Data for the task »

<<<<

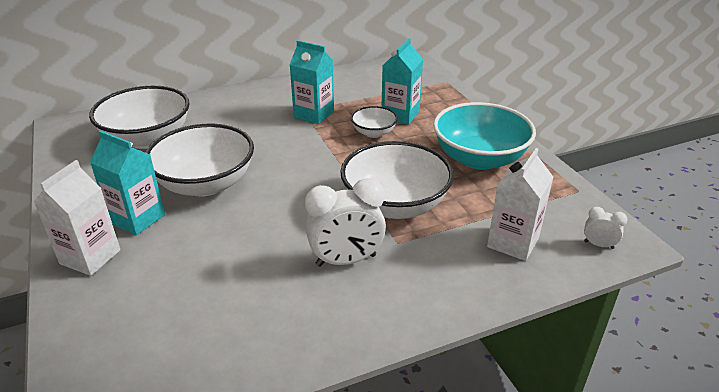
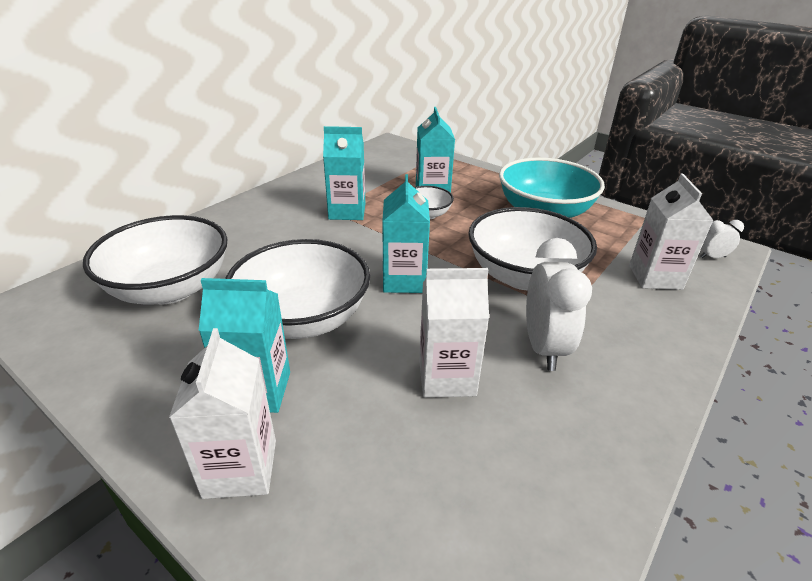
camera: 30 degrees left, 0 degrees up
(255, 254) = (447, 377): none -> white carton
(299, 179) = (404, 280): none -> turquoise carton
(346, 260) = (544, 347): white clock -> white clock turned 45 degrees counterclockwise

>>>>
<<<<

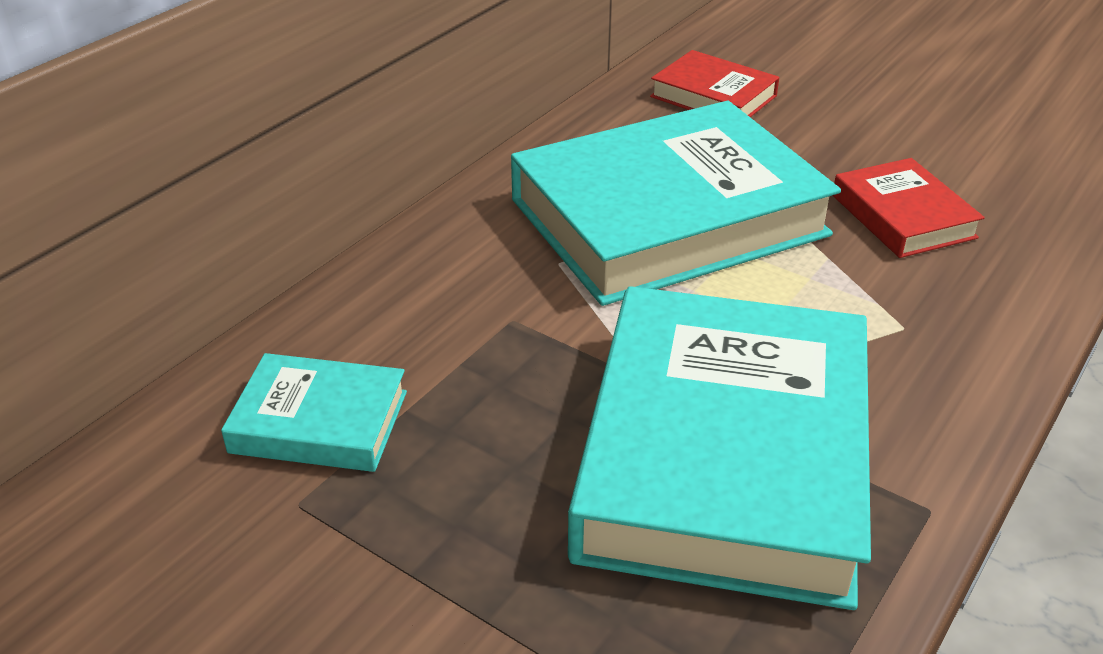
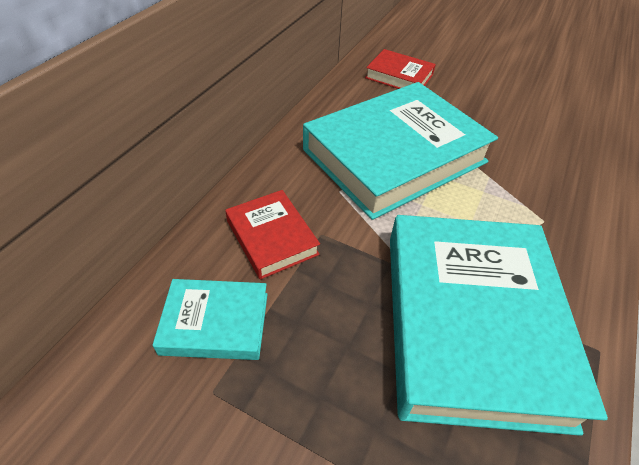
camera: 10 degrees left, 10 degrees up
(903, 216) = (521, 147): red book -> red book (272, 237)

>>>>

Task details »
Using the entries above, output exactly the lines between the line holding "camera: 30 degrees left, 0 degrees up" and the line holding "(346, 260) = (544, 347): white", end lines included, and nothing more.

Solved exercise »
camera: 30 degrees left, 0 degrees up
(255, 254) = (447, 377): none -> white carton
(299, 179) = (404, 280): none -> turquoise carton
(346, 260) = (544, 347): white clock -> white clock turned 45 degrees counterclockwise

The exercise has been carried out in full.